• [Problem to solve]:
The number of lines containing "none" is the only answer wanted; work it out from the entries below.

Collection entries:
*** Begin section ***

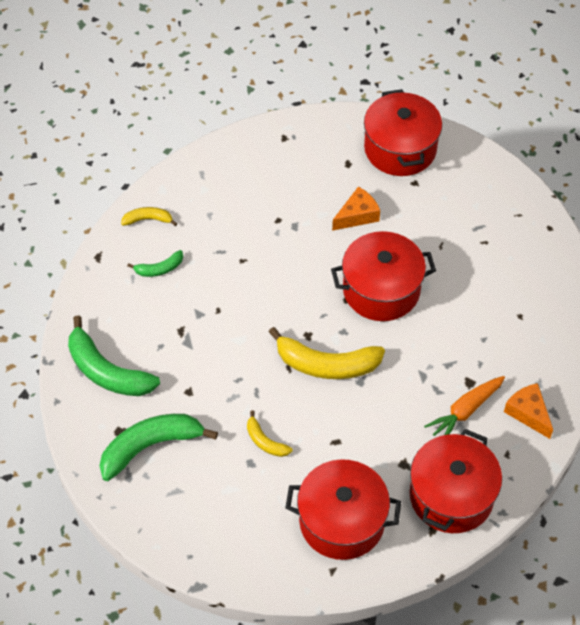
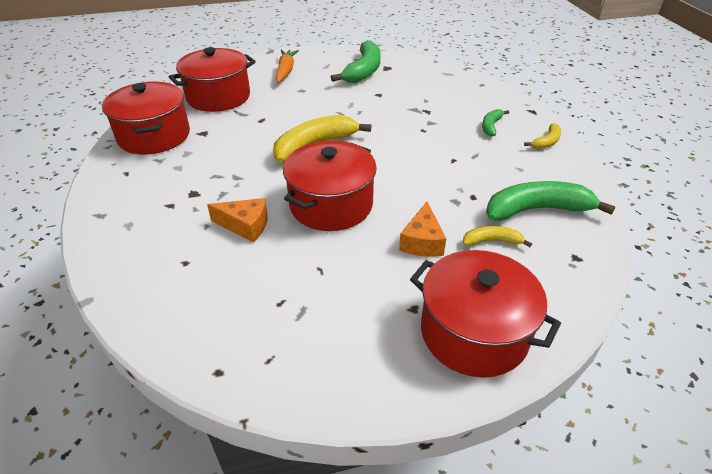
camera: 135 degrees right, 15 degrees down
(107, 371) = (433, 79): green banana -> green banana (537, 210)
(265, 441) = (305, 100): yellow banana -> yellow banana (492, 241)
(465, 411) = (182, 176): orange carrot -> orange carrot (286, 71)
(528, 413) = (124, 202): orange cheese -> orange cheese (245, 226)

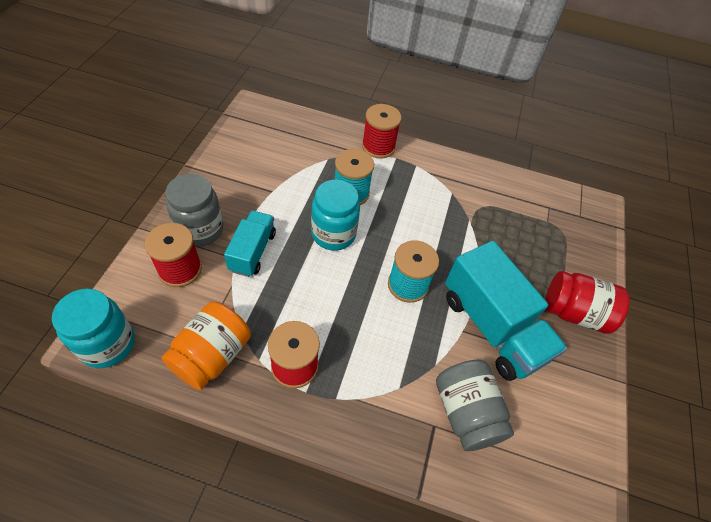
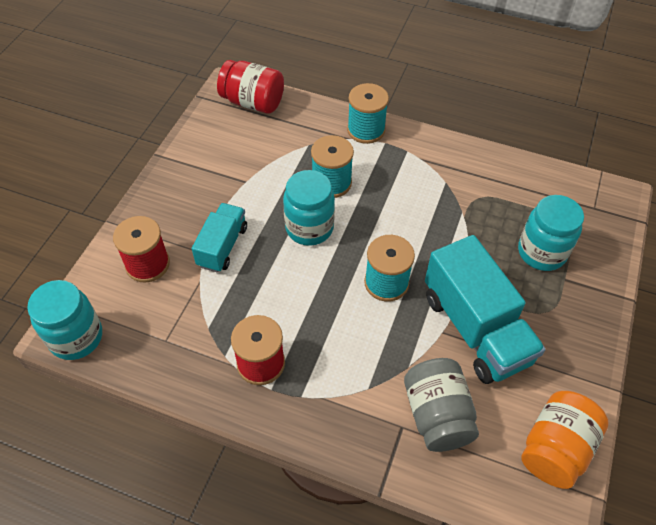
camera: 10 degrees right, 0 degrees up
(200, 230) = (169, 223): grey jar -> none
(212, 355) = (178, 351): orange jar -> orange jar (555, 448)
(378, 147) = (366, 130): red spool -> turquoise spool
(541, 255) = (541, 252): none -> turquoise jar
(574, 313) = (571, 315): red jar -> red jar (253, 102)

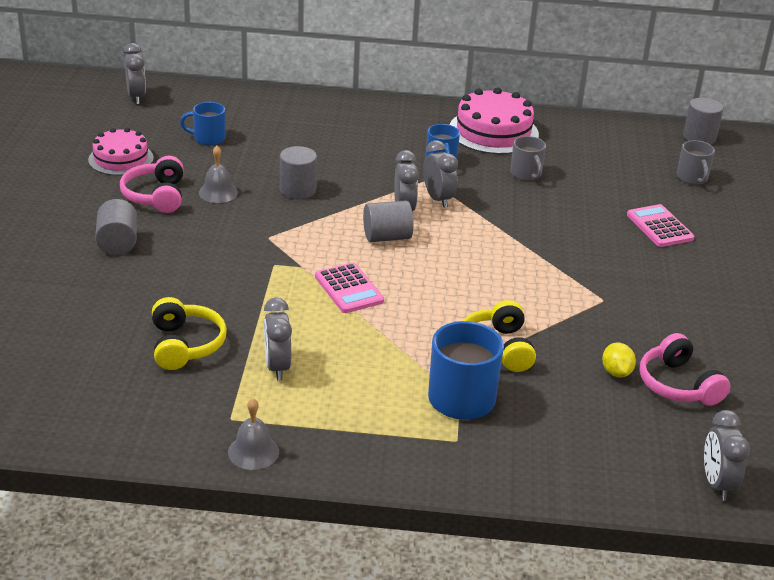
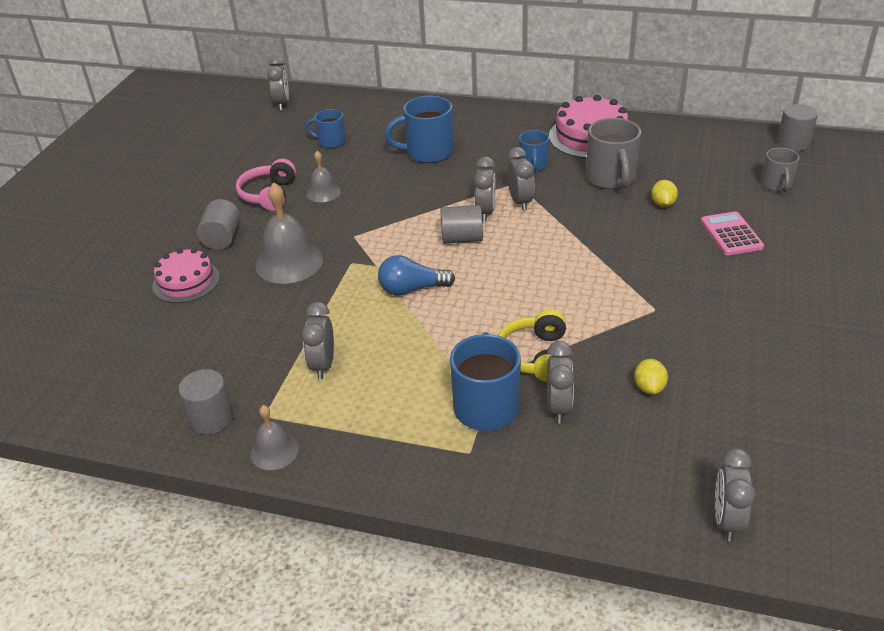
camera: 15 degrees right, 5 degrees up
(121, 159) = (250, 160): pink cake -> pink cake (186, 281)
(185, 345) = (248, 339): yellow headphones -> none
(204, 266) = (289, 262): none -> grey bell
(297, 190) = (394, 191): grey cylinder -> grey cylinder (211, 418)
(322, 149) = (428, 152): none -> blue mug
(349, 289) = (412, 289): pink calculator -> blue light bulb
(526, 174) = (611, 178): grey mug -> grey mug, size x1.66
(533, 394) = (558, 407): none -> grey clock
(585, 198) = (663, 204): none -> yellow lemon
(677, 385) = (710, 405): pink headphones -> none

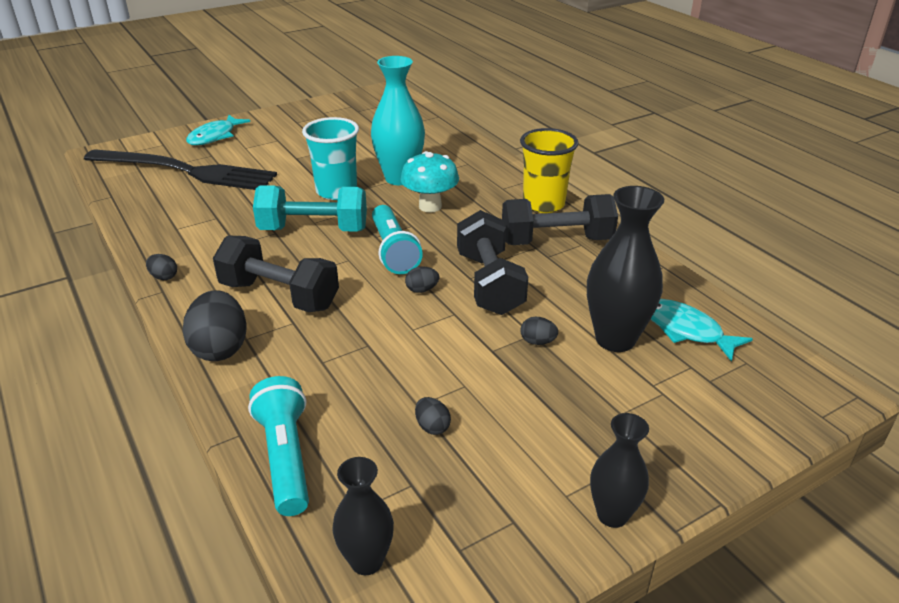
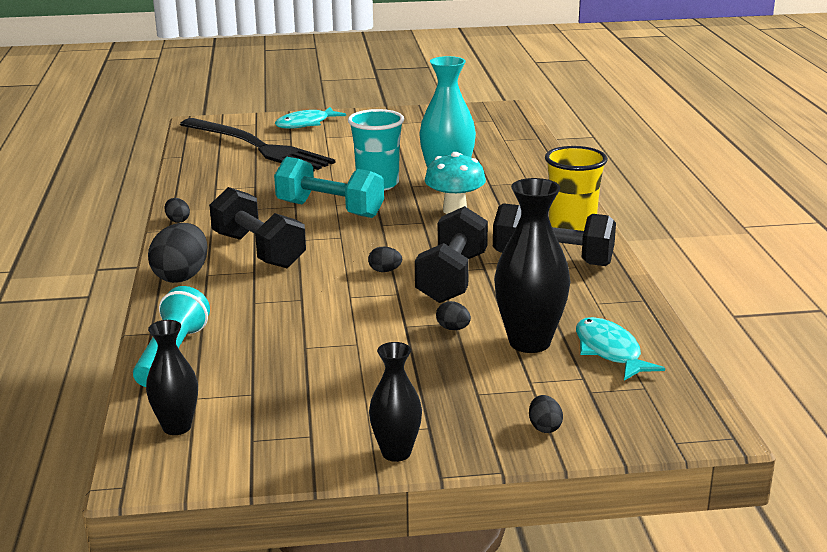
camera: 25 degrees right, 10 degrees down
(393, 251) = (387, 238): turquoise flashlight -> none
(432, 427) = (303, 363): black egg -> black egg (544, 427)

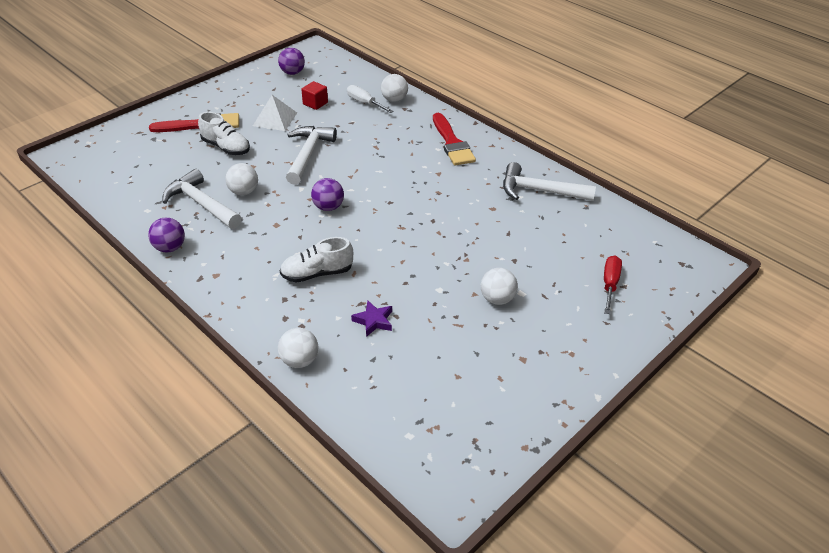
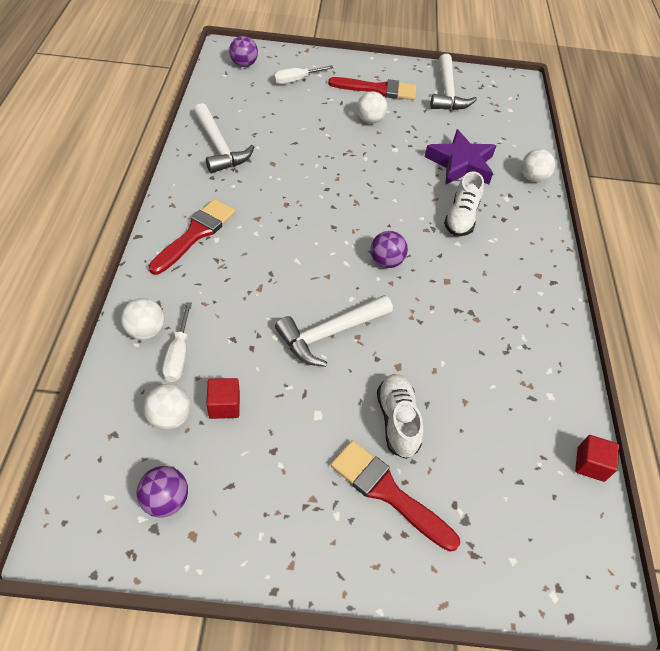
camera: 135 degrees left, 10 degrees up
(99, 195) = (590, 464): none -> red cube
(170, 248) = (558, 331): purple ball -> purple ball (244, 64)
(201, 204) = (491, 359): white hammer -> white hammer (447, 92)
(244, 192) = (439, 339): white ball -> white ball (170, 417)
(275, 119) = (297, 420): white pyramid -> none
(317, 273) = (461, 218): white shoe -> white shoe turned 75 degrees clockwise
(373, 321) = (461, 164): purple star -> purple star, size x2.00
(545, 338) = (378, 89): none -> red brush
(610, 284) = (296, 80): red screwdriver -> white screwdriver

*** End section ***

• [Your solution]:
12